Your answer must be every line of the data that holds the string "RESET".

========================================================================

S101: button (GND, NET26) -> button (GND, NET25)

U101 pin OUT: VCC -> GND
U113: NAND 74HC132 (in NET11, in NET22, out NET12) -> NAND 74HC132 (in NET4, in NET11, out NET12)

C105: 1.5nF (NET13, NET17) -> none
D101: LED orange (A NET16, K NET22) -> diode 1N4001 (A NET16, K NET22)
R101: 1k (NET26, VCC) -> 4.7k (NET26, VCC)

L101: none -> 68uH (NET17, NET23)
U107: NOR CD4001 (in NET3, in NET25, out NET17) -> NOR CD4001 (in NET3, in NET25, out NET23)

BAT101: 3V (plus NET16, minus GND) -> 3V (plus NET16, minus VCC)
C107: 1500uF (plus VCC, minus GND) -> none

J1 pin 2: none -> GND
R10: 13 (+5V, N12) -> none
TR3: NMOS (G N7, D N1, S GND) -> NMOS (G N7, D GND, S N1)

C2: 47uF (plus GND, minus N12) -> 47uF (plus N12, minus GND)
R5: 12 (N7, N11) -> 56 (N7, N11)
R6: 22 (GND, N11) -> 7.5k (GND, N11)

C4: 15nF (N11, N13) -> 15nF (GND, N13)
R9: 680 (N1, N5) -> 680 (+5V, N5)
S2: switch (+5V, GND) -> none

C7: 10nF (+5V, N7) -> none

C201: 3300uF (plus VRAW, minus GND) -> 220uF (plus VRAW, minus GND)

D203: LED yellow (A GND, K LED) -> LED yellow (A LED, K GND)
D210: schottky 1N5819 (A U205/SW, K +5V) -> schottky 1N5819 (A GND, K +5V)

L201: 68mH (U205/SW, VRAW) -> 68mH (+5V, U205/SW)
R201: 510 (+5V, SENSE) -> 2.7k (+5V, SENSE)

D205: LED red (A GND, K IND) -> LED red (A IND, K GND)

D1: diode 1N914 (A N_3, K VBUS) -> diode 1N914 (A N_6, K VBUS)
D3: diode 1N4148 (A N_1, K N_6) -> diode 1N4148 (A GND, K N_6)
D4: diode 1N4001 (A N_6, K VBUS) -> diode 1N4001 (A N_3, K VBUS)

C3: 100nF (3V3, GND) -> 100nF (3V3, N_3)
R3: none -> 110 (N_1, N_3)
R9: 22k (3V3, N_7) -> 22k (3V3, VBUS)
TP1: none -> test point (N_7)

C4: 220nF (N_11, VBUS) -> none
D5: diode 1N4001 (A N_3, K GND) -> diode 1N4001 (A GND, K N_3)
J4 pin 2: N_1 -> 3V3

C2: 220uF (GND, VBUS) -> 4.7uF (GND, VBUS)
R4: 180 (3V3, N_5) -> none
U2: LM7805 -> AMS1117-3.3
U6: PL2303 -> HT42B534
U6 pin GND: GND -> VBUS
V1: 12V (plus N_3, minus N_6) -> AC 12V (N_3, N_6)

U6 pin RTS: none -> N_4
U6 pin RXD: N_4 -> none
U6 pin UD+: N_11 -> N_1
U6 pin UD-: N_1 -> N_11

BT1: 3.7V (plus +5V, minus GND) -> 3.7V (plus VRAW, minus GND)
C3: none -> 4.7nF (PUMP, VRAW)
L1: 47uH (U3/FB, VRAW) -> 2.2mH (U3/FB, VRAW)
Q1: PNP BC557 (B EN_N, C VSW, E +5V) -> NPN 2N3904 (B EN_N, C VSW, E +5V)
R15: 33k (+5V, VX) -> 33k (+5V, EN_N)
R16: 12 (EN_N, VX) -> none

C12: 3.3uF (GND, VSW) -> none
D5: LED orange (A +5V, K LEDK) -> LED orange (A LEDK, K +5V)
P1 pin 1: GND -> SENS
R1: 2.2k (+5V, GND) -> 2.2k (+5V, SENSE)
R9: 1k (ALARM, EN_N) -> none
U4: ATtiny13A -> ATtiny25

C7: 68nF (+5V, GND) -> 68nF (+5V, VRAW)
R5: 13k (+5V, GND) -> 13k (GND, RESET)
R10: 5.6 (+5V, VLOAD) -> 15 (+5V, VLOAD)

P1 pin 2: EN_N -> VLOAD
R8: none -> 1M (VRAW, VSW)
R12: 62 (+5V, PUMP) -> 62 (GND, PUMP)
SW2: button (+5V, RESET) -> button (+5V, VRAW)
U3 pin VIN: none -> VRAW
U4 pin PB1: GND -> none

========================================================================

SOLUTION TO THE PROBLEM >>
R5: 13k (+5V, GND) -> 13k (GND, RESET)
SW2: button (+5V, RESET) -> button (+5V, VRAW)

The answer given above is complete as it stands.